··· Source information ···

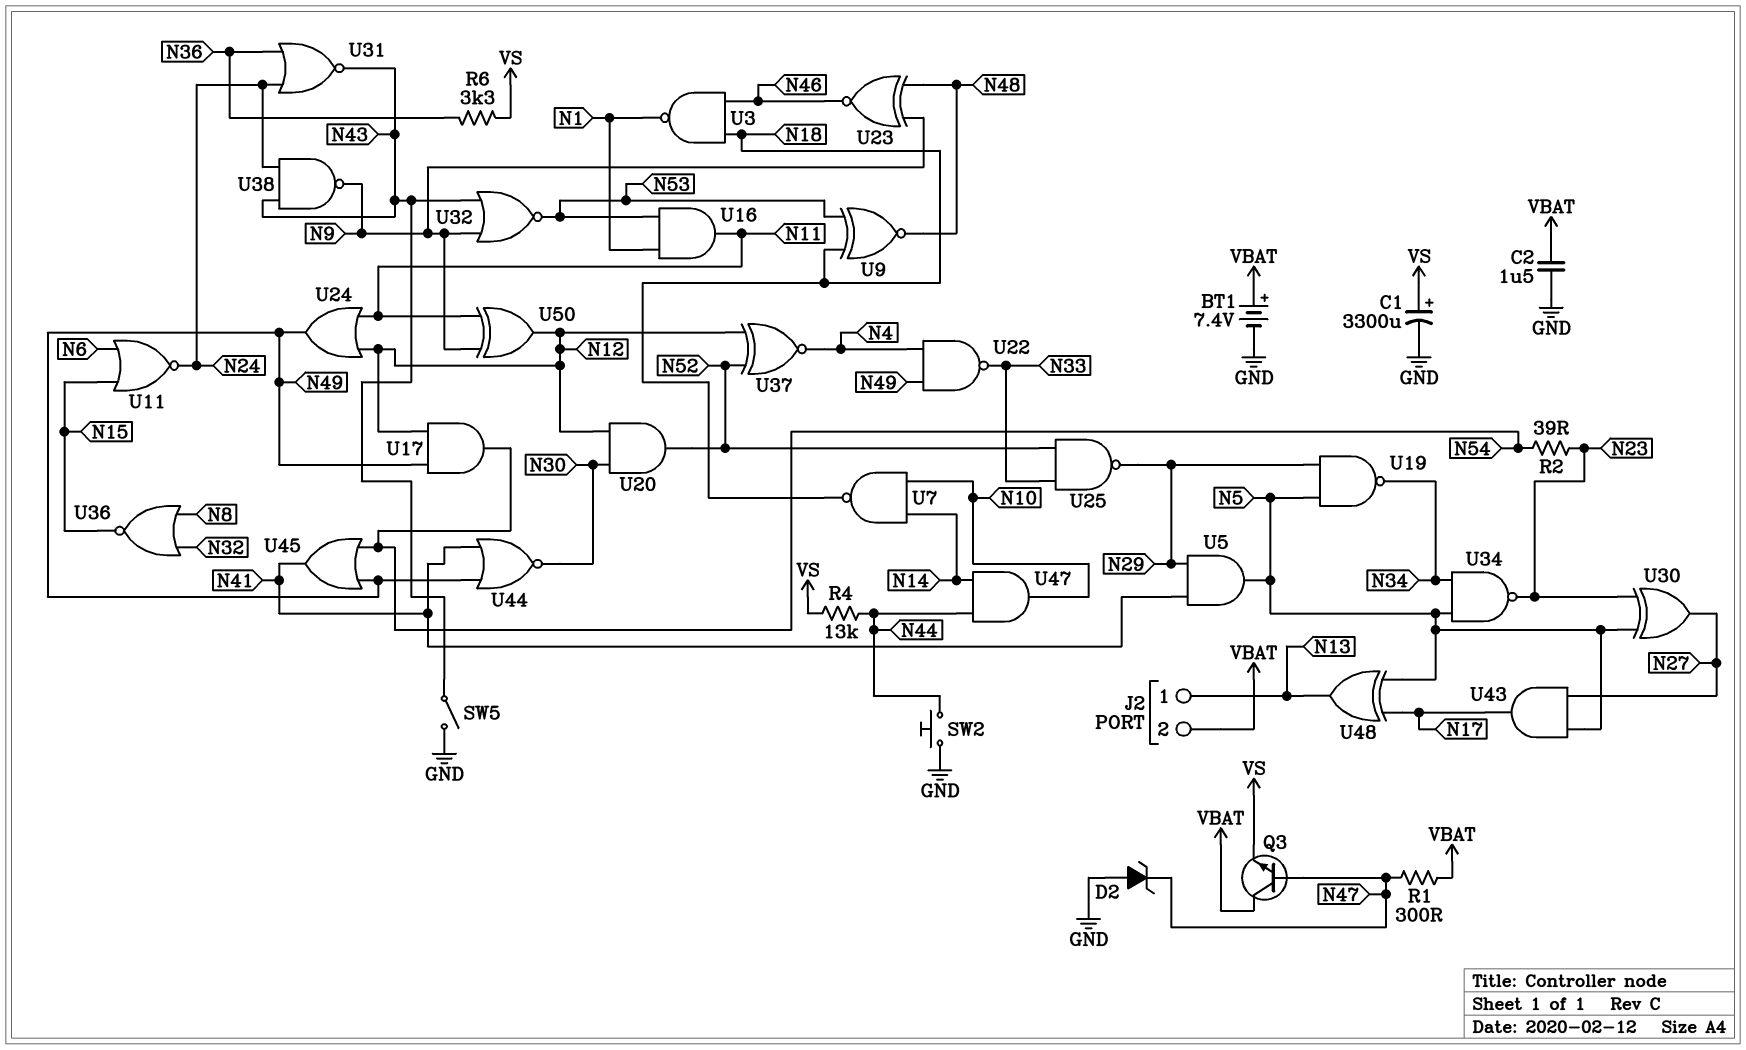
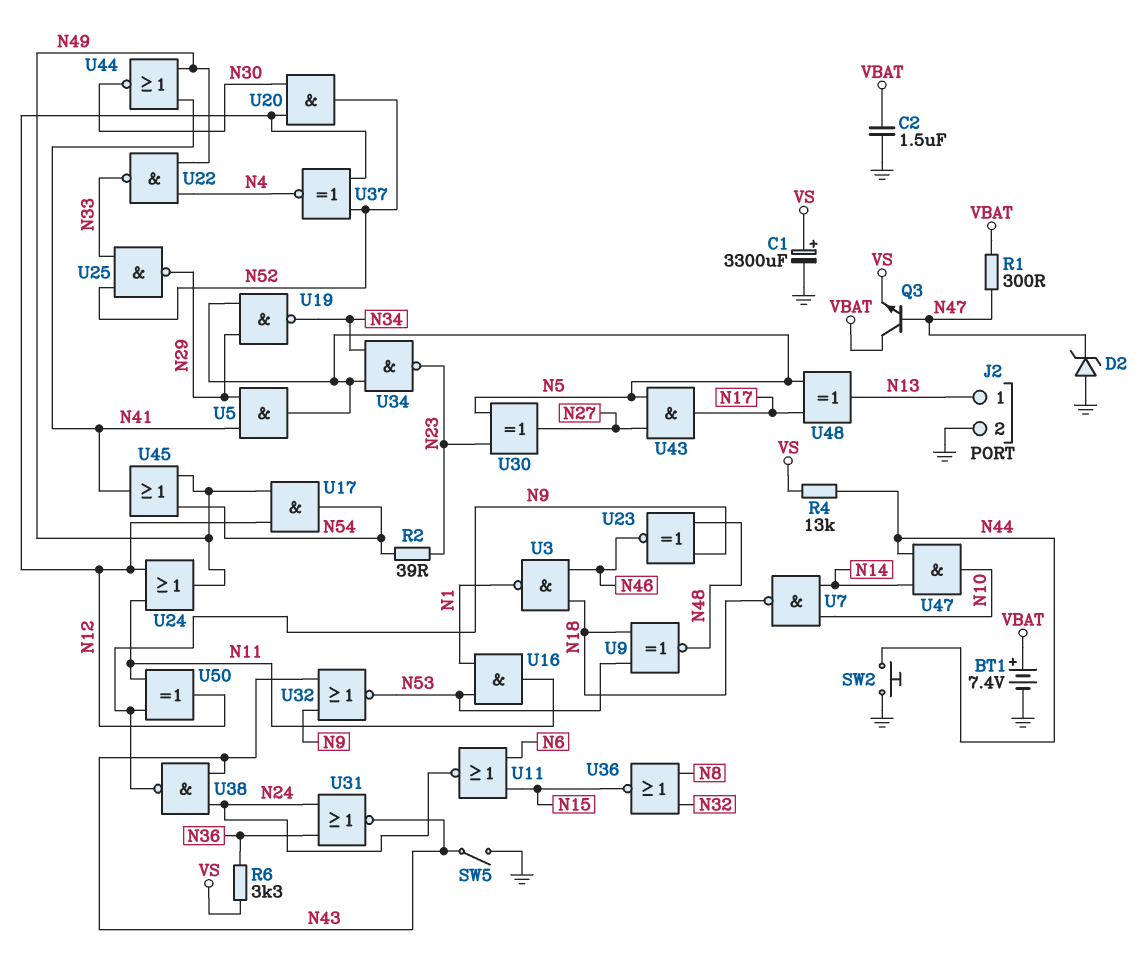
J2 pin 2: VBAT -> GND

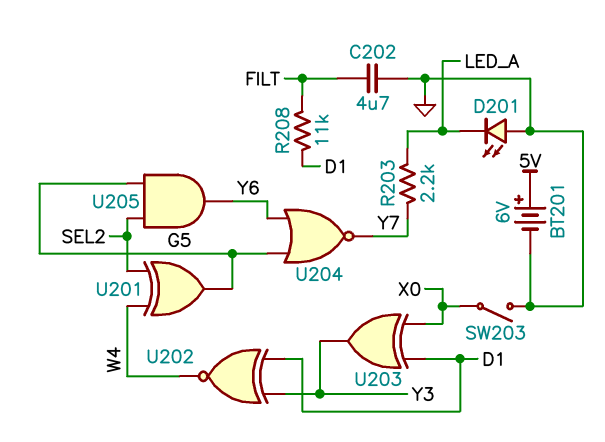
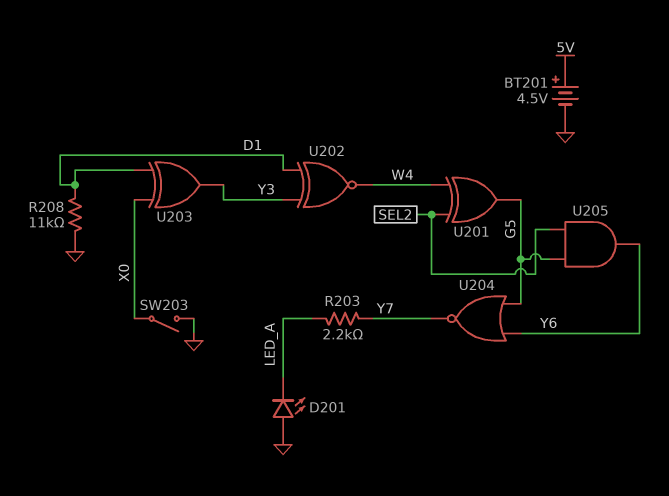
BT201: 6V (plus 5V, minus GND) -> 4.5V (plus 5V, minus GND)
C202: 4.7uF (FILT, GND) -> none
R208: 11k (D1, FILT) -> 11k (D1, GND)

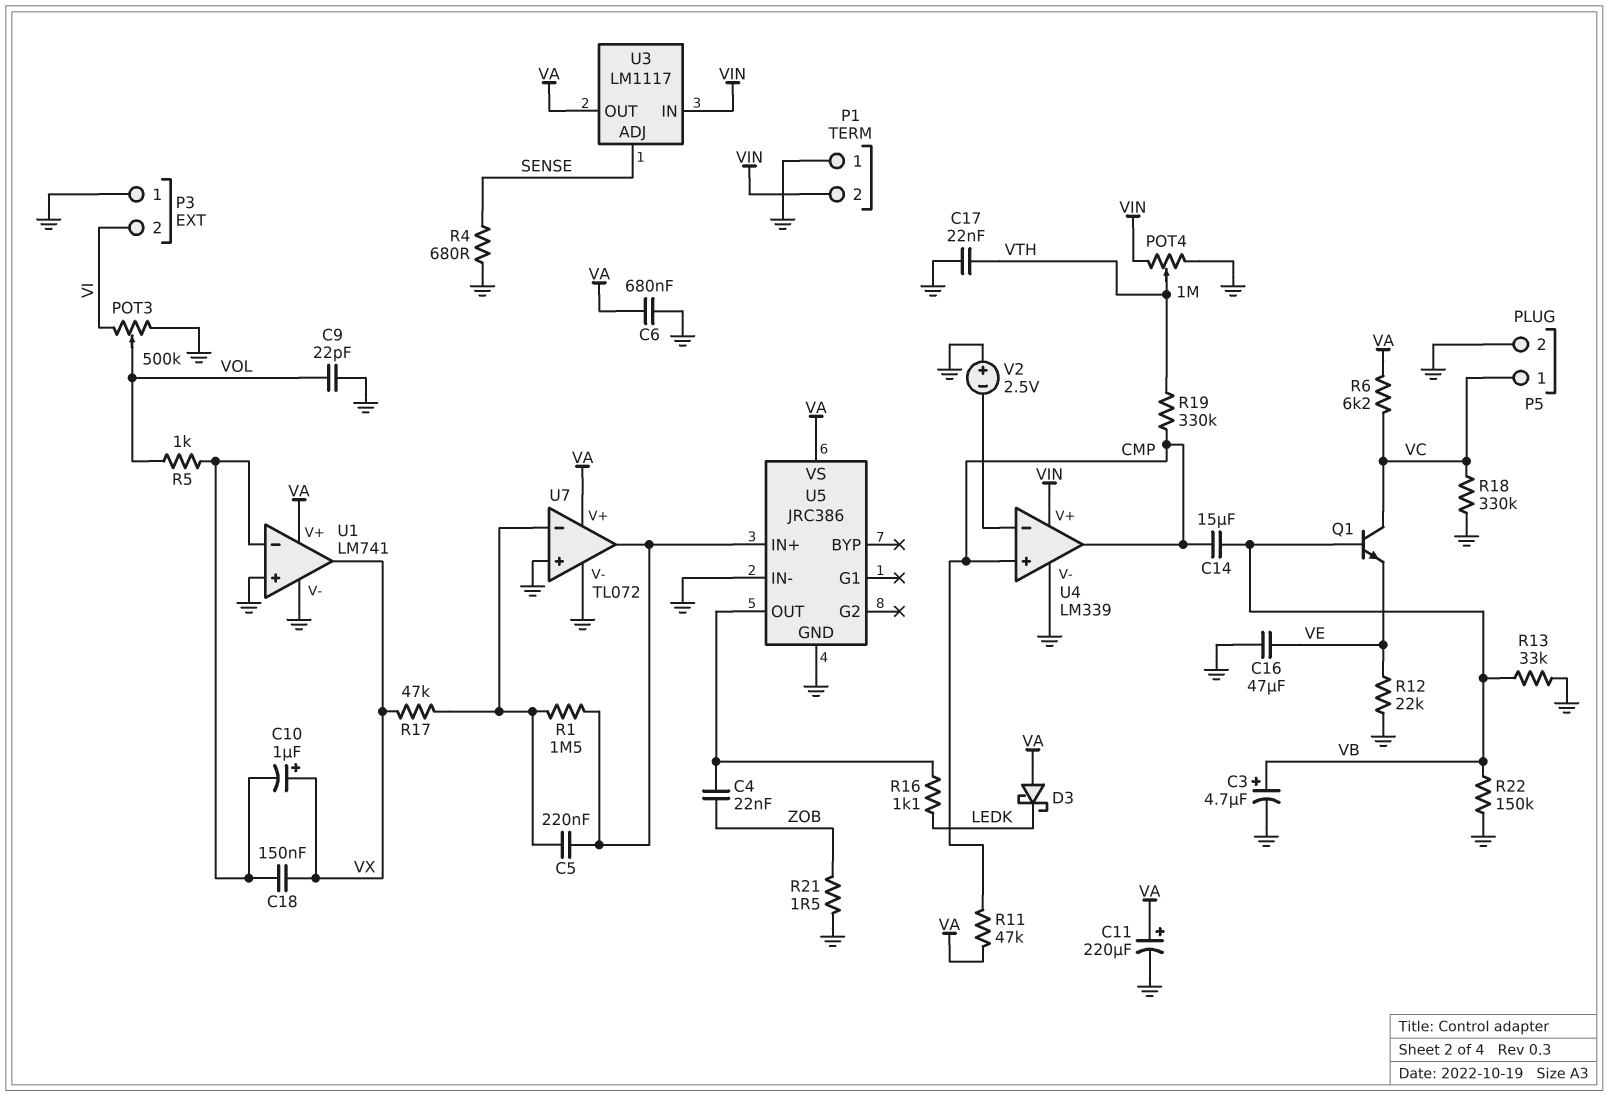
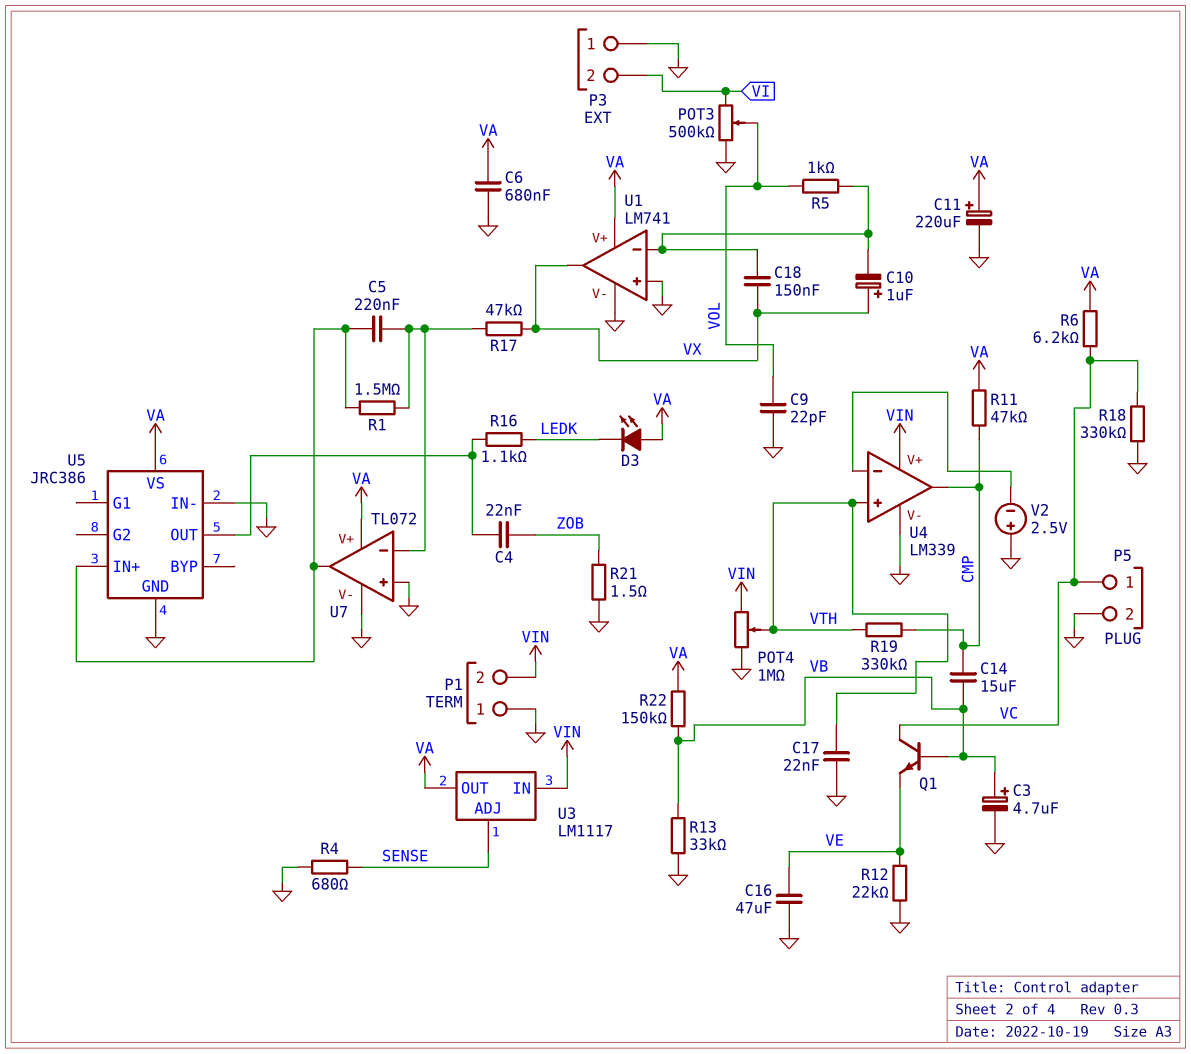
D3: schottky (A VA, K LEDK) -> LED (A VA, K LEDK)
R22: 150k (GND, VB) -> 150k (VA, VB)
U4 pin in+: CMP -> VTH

···

_What you will do:_
For the records above, state how many lines include "FILT", giving no more than the number.

_Solution for this task:_
2